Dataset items
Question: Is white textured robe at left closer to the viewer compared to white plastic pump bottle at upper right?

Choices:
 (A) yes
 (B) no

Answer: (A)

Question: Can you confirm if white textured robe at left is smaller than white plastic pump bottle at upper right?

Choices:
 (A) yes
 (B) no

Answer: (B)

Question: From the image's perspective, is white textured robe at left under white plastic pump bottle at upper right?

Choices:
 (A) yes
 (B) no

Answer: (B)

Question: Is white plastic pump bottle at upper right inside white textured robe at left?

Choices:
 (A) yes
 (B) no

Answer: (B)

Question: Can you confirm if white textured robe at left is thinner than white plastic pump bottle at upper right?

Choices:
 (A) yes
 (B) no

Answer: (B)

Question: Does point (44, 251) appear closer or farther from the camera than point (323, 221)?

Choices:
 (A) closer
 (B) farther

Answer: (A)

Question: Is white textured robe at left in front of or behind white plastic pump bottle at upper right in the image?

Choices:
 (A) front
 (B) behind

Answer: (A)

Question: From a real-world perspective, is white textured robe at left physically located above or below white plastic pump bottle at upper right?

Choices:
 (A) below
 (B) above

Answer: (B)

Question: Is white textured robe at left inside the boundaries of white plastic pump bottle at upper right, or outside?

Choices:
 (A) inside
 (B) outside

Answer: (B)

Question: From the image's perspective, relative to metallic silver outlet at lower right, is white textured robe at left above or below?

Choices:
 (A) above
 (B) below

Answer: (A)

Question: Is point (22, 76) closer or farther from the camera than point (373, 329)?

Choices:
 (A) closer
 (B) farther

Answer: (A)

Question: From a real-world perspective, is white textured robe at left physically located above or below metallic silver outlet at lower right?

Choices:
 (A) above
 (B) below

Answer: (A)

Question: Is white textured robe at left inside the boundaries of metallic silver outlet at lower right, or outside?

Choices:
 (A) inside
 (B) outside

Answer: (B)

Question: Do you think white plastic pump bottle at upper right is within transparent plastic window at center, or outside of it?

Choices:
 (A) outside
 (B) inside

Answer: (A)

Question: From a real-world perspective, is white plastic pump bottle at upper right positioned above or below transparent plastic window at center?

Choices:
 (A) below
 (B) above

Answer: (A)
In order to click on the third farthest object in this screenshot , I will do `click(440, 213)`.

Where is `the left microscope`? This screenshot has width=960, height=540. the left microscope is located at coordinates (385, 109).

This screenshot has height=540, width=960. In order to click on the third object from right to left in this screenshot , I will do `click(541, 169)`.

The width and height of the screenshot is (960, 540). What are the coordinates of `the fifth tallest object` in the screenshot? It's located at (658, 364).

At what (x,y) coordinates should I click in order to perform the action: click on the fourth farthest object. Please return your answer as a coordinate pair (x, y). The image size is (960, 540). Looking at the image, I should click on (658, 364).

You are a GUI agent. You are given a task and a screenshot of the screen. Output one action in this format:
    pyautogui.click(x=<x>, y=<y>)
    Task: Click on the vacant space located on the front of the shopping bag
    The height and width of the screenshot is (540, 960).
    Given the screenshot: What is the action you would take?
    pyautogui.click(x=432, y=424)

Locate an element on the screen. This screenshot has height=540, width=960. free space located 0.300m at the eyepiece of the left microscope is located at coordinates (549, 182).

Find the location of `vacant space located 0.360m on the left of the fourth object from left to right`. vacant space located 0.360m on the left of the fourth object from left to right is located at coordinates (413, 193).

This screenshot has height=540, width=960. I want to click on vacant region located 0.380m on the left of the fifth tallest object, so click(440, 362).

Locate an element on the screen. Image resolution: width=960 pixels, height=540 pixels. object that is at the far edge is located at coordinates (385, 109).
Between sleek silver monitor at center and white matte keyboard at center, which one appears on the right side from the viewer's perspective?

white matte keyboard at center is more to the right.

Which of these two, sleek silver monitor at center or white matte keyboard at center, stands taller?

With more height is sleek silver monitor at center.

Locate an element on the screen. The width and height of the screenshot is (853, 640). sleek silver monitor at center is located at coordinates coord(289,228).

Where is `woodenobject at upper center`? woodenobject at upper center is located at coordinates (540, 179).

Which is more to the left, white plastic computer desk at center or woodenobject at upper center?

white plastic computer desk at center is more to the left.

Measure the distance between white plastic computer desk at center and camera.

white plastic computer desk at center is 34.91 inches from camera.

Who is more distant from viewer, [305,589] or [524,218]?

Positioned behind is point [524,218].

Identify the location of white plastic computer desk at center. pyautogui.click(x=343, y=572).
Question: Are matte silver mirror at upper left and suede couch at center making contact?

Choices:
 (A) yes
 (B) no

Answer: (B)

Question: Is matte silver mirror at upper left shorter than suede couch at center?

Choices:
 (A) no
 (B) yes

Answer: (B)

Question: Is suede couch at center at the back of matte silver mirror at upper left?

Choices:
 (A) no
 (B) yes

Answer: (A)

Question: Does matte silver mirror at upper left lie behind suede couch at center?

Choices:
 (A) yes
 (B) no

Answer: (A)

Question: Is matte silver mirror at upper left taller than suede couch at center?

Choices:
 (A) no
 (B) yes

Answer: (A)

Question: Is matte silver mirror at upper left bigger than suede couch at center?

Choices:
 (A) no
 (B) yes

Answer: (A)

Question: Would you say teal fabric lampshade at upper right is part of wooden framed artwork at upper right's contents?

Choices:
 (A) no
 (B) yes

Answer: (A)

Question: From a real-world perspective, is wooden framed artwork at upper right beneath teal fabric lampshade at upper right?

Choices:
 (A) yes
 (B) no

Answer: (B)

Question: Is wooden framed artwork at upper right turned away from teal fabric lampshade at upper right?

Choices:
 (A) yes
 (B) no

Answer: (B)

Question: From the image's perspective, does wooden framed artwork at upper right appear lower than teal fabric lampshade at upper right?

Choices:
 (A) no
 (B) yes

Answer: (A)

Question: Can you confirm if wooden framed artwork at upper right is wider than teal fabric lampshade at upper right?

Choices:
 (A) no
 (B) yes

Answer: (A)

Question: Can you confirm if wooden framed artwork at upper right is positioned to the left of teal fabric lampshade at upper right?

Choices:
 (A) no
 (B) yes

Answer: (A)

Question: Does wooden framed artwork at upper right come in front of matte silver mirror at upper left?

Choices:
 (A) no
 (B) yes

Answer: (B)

TASK =>
Render the lines of the records above as a numbered list, from the start of the records through the line containing "upper right, or outside?", inclusive, leaving out blank lines.

WRITTEN ANSWER =>
1. Question: Is white textured robe at left closer to the viewer compared to white plastic pump bottle at upper right?
2. Choices:
3.  (A) yes
4.  (B) no
5. Answer: (A)
6. Question: Can you confirm if white textured robe at left is smaller than white plastic pump bottle at upper right?
7. Choices:
8.  (A) yes
9.  (B) no
10. Answer: (B)
11. Question: From the image's perspective, is white textured robe at left under white plastic pump bottle at upper right?
12. Choices:
13.  (A) yes
14.  (B) no
15. Answer: (B)
16. Question: Is white plastic pump bottle at upper right inside white textured robe at left?
17. Choices:
18.  (A) yes
19.  (B) no
20. Answer: (B)
21. Question: Can you confirm if white textured robe at left is thinner than white plastic pump bottle at upper right?
22. Choices:
23.  (A) yes
24.  (B) no
25. Answer: (B)
26. Question: Does point (44, 251) appear closer or farther from the camera than point (323, 221)?
27. Choices:
28.  (A) closer
29.  (B) farther
30. Answer: (A)
31. Question: Is white textured robe at left in front of or behind white plastic pump bottle at upper right in the image?
32. Choices:
33.  (A) front
34.  (B) behind
35. Answer: (A)
36. Question: From a real-world perspective, is white textured robe at left physically located above or below white plastic pump bottle at upper right?
37. Choices:
38.  (A) below
39.  (B) above
40. Answer: (B)
41. Question: Is white textured robe at left inside the boundaries of white plastic pump bottle at upper right, or outside?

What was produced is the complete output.